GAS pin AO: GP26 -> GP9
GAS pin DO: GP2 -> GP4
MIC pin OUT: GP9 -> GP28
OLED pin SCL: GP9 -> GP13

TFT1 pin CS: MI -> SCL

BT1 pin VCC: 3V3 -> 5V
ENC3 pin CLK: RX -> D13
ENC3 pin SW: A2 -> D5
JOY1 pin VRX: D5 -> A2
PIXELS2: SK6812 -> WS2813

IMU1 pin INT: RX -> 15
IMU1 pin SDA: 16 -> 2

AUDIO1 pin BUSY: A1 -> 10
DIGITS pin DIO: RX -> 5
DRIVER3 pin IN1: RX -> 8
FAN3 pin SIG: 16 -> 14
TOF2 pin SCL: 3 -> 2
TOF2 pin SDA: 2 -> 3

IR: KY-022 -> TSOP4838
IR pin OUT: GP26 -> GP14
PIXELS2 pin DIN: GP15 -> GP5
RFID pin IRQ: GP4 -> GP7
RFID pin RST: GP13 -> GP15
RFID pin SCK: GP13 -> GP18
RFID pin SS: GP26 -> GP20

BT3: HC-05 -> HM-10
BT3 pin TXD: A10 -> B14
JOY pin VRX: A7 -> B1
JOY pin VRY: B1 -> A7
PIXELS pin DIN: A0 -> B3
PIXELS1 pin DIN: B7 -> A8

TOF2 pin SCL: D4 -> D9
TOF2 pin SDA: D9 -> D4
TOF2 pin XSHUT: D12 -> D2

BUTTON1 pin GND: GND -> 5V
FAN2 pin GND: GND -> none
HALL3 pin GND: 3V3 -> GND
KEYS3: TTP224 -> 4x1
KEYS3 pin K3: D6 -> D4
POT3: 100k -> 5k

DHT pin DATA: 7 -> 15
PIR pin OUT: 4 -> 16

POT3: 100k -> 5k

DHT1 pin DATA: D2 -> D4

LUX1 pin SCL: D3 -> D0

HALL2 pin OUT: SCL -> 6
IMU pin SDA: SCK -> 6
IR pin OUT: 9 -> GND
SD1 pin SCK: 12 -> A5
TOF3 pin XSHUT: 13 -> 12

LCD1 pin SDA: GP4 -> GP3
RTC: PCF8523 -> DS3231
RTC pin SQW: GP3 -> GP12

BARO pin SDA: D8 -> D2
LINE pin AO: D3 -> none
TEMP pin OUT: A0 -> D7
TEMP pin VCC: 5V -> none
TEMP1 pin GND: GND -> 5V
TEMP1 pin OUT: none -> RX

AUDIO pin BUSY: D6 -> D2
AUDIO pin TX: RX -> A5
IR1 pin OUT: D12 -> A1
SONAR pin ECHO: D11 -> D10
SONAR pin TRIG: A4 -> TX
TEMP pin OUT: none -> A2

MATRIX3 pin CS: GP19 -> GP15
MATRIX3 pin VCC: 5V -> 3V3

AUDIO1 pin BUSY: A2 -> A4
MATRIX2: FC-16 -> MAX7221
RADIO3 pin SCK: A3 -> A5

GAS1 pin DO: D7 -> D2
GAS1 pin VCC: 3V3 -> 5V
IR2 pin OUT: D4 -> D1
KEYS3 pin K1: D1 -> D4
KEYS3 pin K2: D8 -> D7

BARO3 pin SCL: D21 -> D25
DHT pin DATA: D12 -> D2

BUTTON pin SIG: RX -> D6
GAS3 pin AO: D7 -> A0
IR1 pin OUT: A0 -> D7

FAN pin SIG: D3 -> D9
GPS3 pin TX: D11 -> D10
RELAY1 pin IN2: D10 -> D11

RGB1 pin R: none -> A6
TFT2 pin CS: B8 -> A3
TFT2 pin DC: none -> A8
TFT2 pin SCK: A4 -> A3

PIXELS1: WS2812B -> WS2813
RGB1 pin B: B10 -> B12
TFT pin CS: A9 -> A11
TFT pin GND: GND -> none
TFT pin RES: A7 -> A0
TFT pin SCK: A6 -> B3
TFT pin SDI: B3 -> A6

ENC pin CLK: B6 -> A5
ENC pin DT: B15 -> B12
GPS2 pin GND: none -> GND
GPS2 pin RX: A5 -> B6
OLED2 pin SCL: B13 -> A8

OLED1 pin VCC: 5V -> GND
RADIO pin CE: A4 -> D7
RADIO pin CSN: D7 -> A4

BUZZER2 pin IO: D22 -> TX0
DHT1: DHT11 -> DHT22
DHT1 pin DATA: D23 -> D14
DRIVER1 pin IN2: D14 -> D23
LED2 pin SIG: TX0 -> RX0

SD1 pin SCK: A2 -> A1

■ ■ ■

**TASK REQUIREMENTS**
Answer with the number alone: how many lines in the records include the word "DATA"?

**YOUR RESPONSE**
4